- Opening Delimiter -
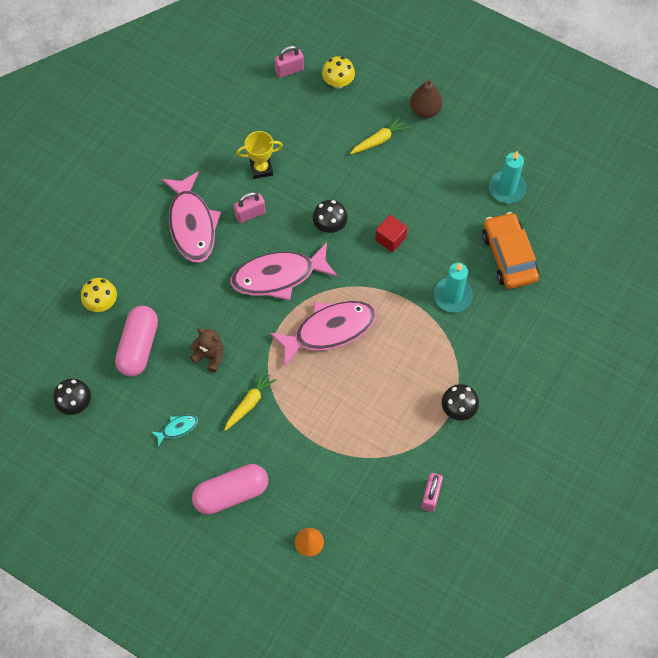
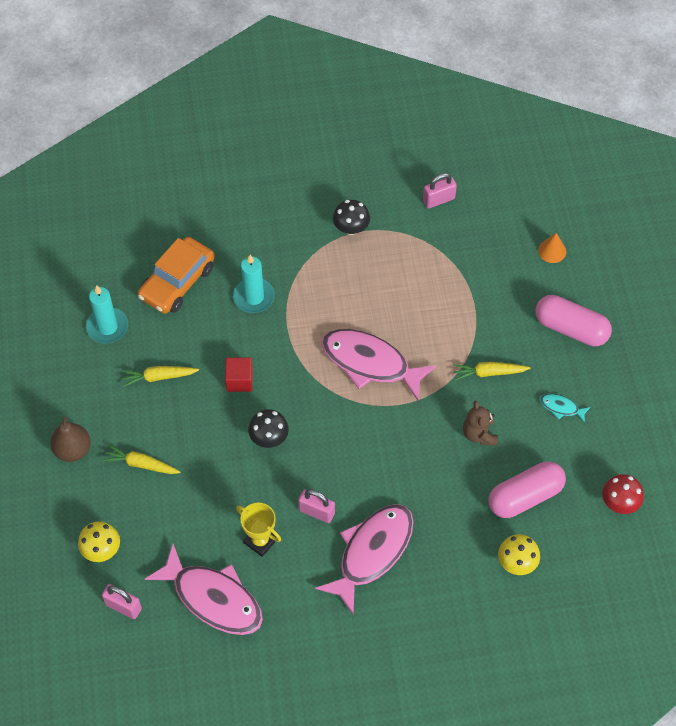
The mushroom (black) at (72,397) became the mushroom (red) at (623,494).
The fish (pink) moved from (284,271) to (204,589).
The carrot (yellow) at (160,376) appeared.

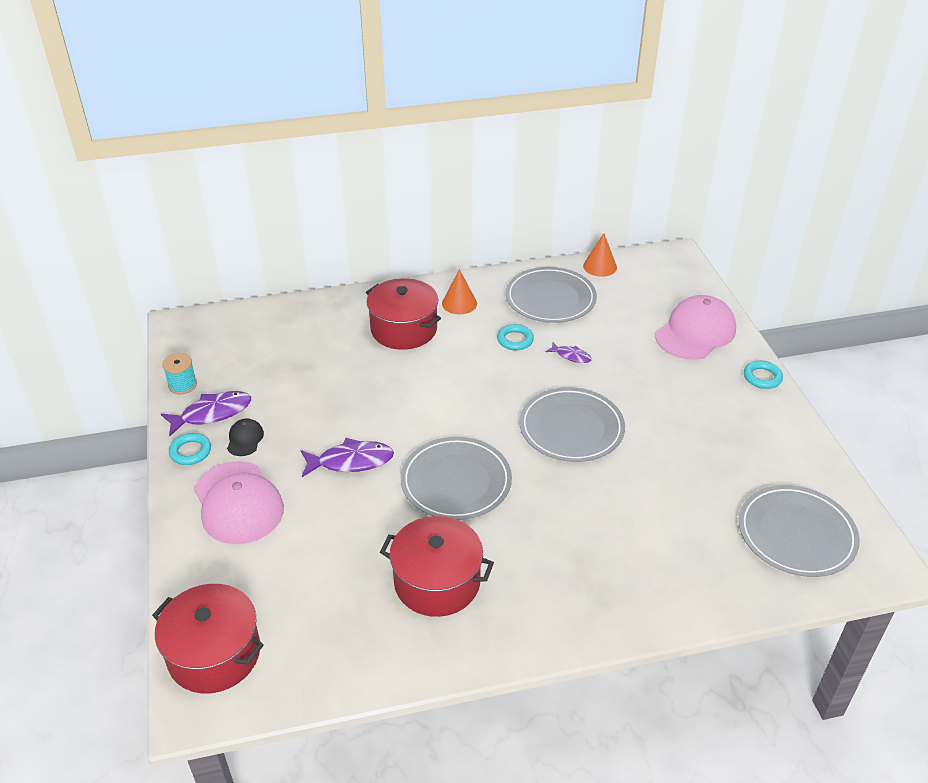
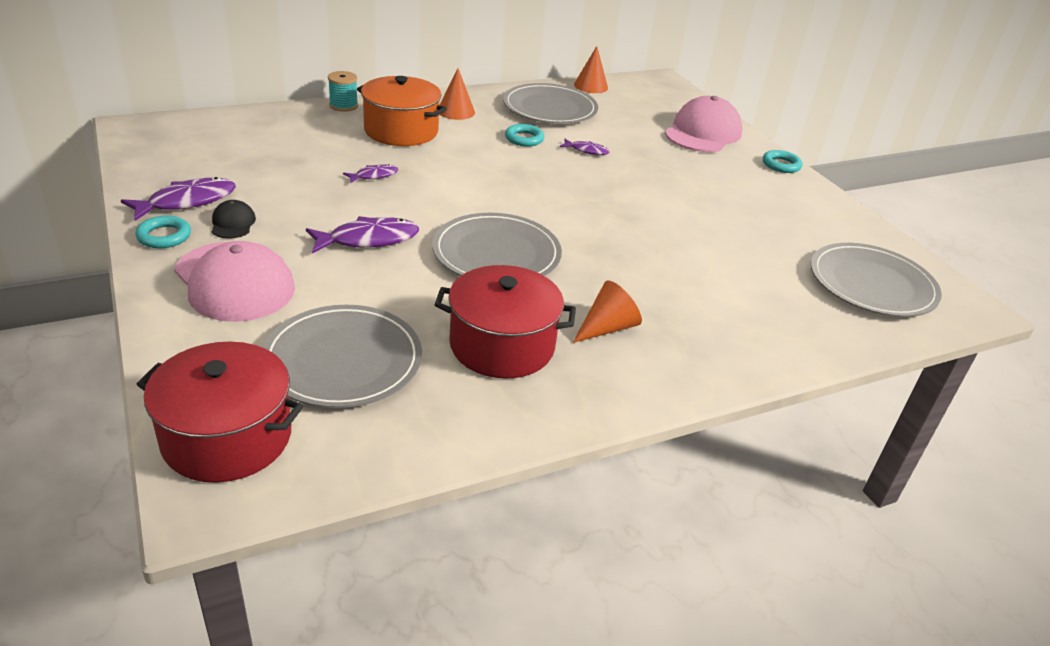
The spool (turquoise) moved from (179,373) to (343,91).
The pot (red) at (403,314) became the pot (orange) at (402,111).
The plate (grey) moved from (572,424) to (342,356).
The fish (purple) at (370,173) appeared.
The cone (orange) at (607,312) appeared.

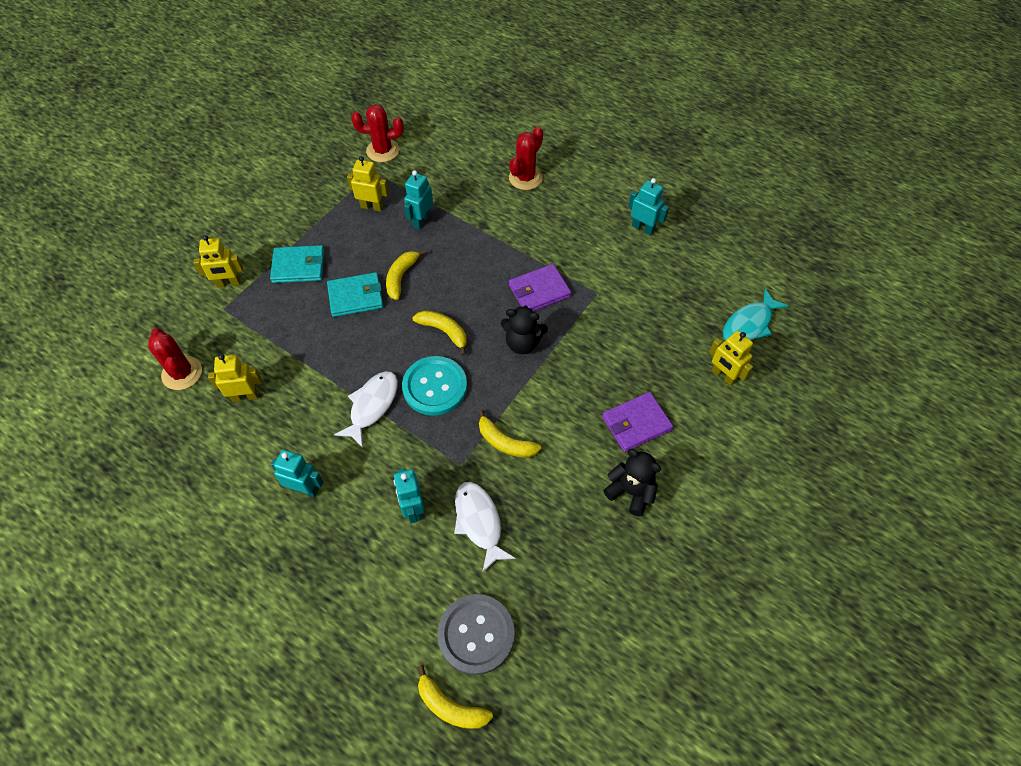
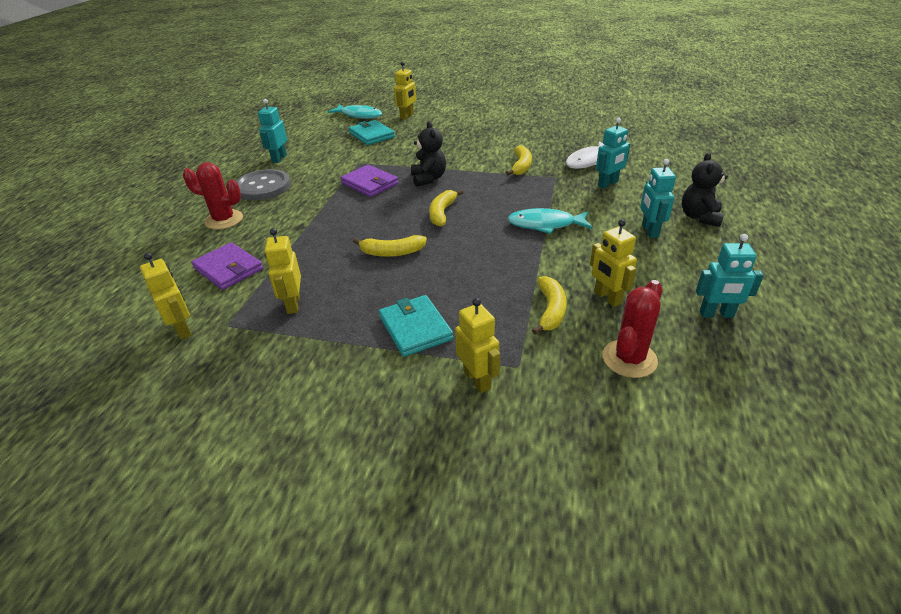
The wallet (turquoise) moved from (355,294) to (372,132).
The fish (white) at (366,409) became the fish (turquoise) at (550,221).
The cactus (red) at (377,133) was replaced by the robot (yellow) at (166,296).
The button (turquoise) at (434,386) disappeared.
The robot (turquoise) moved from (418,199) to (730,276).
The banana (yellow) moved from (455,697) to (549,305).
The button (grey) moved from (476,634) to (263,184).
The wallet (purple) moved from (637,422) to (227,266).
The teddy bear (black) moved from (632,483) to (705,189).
- Closing Delimiter -
Identify the lines in the entries that hold "purple" and return each one.

**Completed exercise:**
The fish (purple) at (370,173) appeared.
The wallet (purple) moved from (637,422) to (227,266).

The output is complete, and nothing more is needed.